**WORK INSTRUCTION:** Exactly the lines from the line that has "new: rosy pair" through the final line below are to be retyped, and the pictures are not.

Scene image comparisons
....................

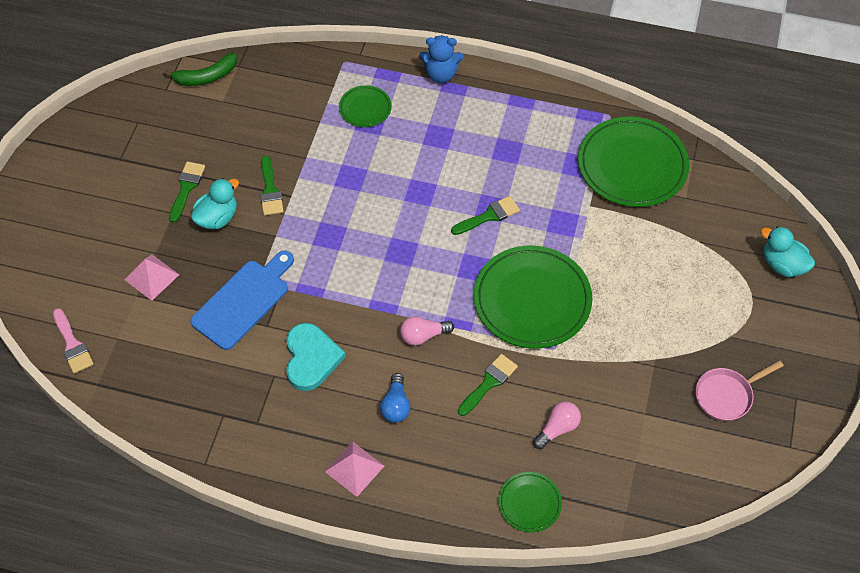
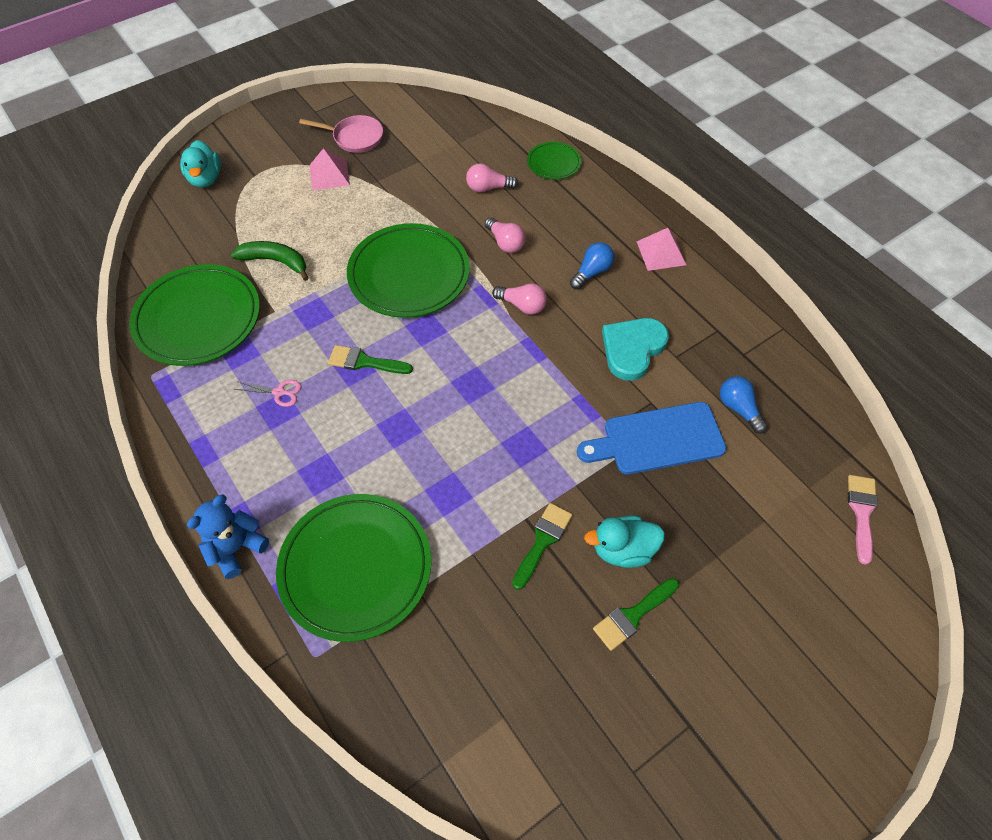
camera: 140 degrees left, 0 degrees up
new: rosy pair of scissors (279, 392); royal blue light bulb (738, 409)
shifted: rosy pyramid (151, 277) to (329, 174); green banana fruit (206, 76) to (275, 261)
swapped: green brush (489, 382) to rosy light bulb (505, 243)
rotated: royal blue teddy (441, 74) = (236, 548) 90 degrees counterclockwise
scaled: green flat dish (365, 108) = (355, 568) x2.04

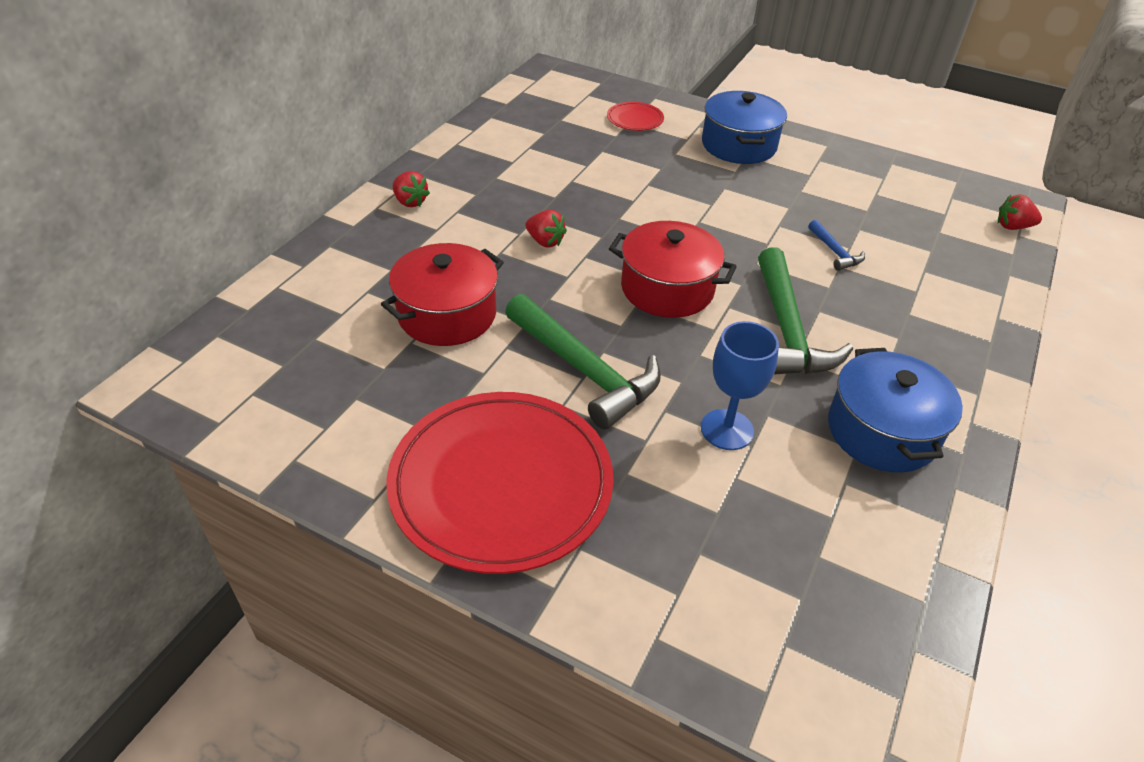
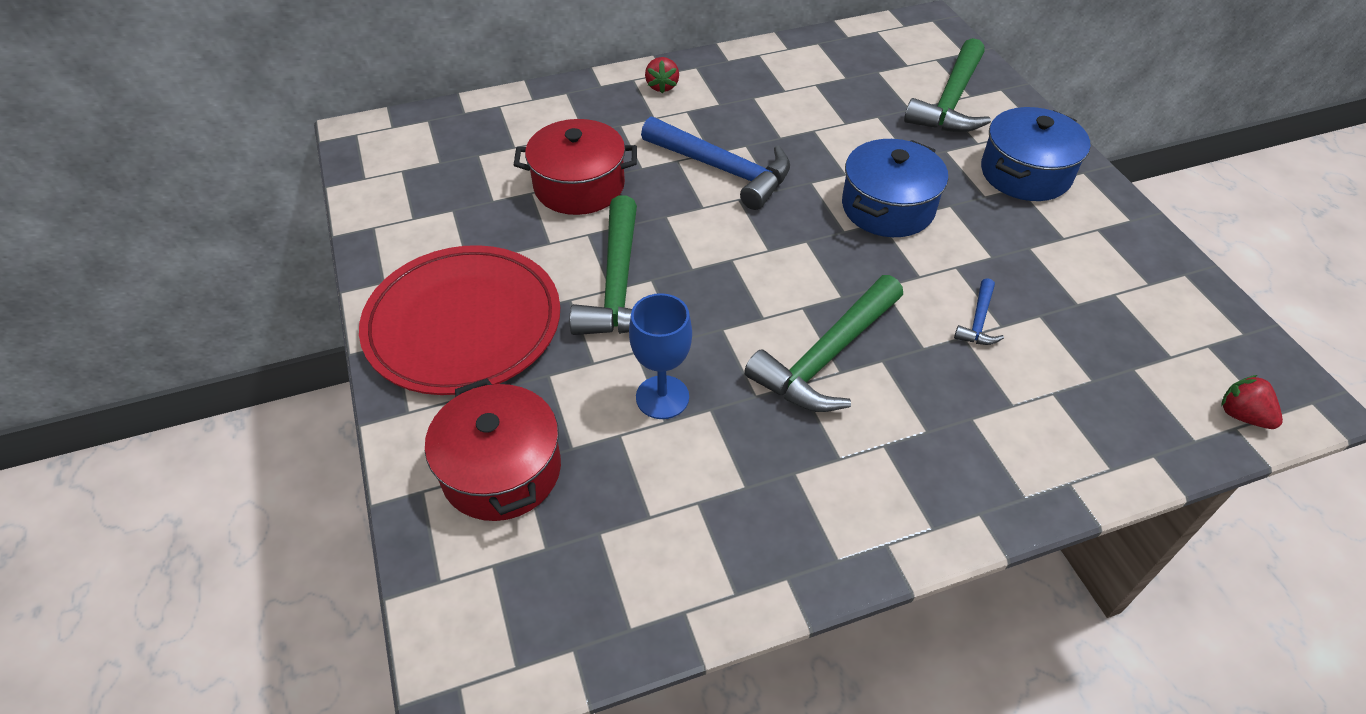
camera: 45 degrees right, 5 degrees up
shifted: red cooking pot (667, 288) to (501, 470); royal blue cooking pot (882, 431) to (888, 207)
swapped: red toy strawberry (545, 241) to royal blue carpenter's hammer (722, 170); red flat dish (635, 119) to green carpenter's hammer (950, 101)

....................

**ANSWER FOR THIS EXERCISE:**
new: rosy pair of scissors (279, 392); royal blue light bulb (738, 409)
shifted: rosy pyramid (151, 277) to (329, 174); green banana fruit (206, 76) to (275, 261)
swapped: green brush (489, 382) to rosy light bulb (505, 243)
rotated: royal blue teddy (441, 74) = (236, 548) 90 degrees counterclockwise
scaled: green flat dish (365, 108) = (355, 568) x2.04

camera: 45 degrees right, 5 degrees up
shifted: red cooking pot (667, 288) to (501, 470); royal blue cooking pot (882, 431) to (888, 207)
swapped: red toy strawberry (545, 241) to royal blue carpenter's hammer (722, 170); red flat dish (635, 119) to green carpenter's hammer (950, 101)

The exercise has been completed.